Check each line of the data below for the word "spoon", then extract the ones that have it.

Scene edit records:
Segment Open

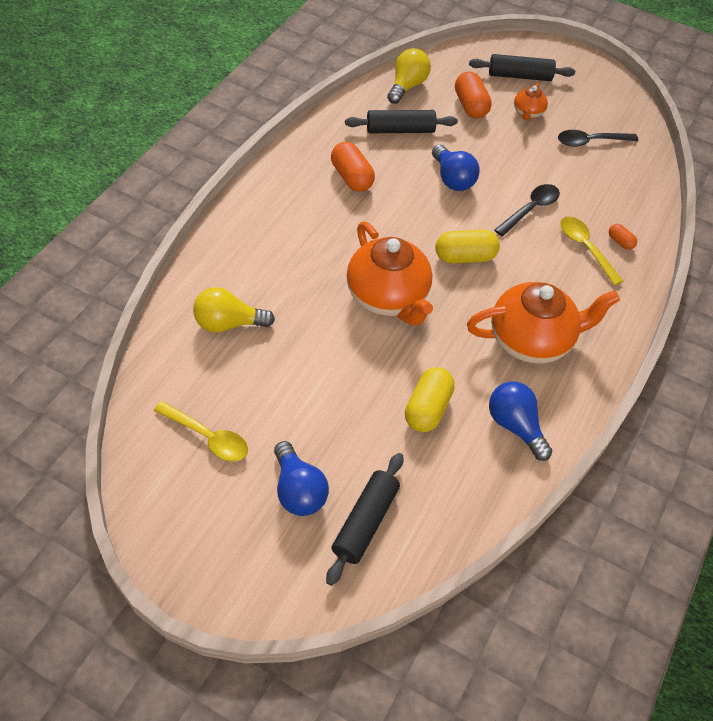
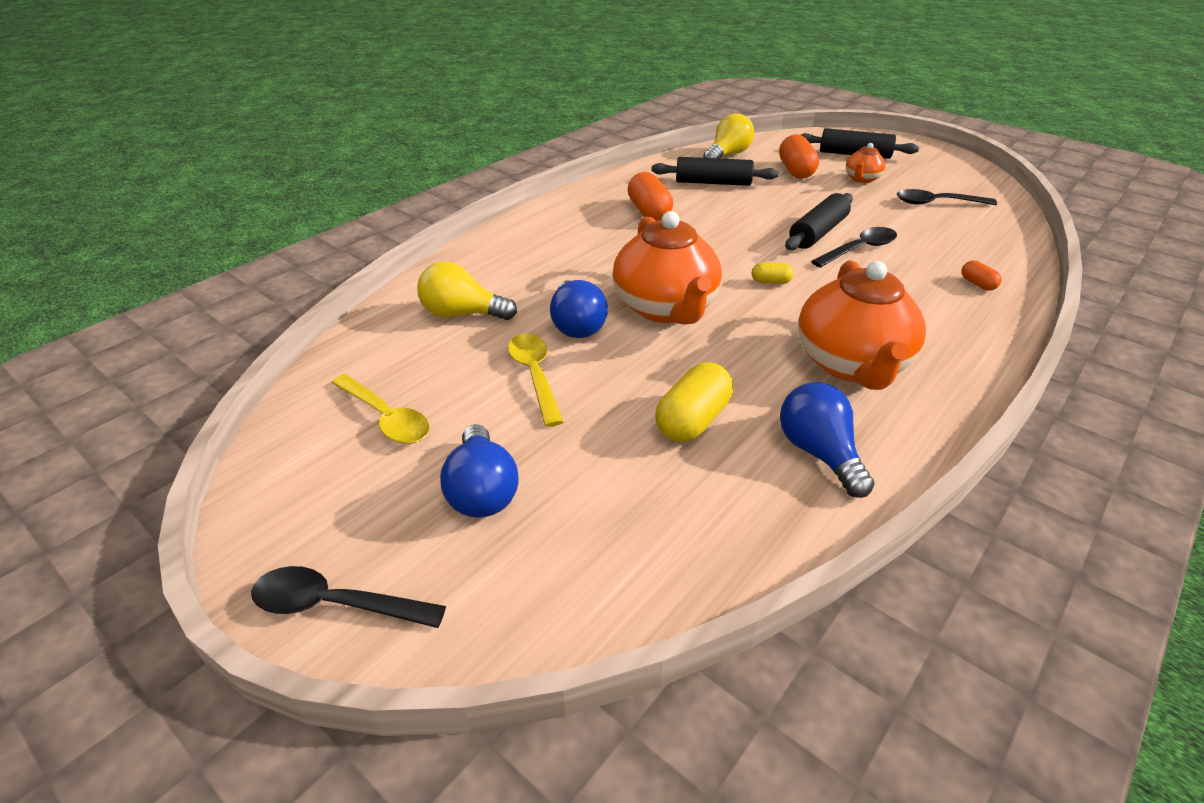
camera: 15 degrees right, 15 degrees down
(234, 589) = (336, 604): none -> black spoon
(365, 522) = (566, 543): black rolling pin -> black rolling pin (817, 232)
(452, 179) = (766, 220): blue light bulb -> blue light bulb (576, 325)
(465, 257) = (770, 282): yellow capsule -> yellow capsule, size x0.51
(531, 340) = (851, 364): orange teapot -> orange teapot turned 90 degrees clockwise
(585, 248) = (930, 286): yellow spoon -> yellow spoon (535, 376)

Segment Closed

:: Task answer ::
(234, 589) = (336, 604): none -> black spoon
(585, 248) = (930, 286): yellow spoon -> yellow spoon (535, 376)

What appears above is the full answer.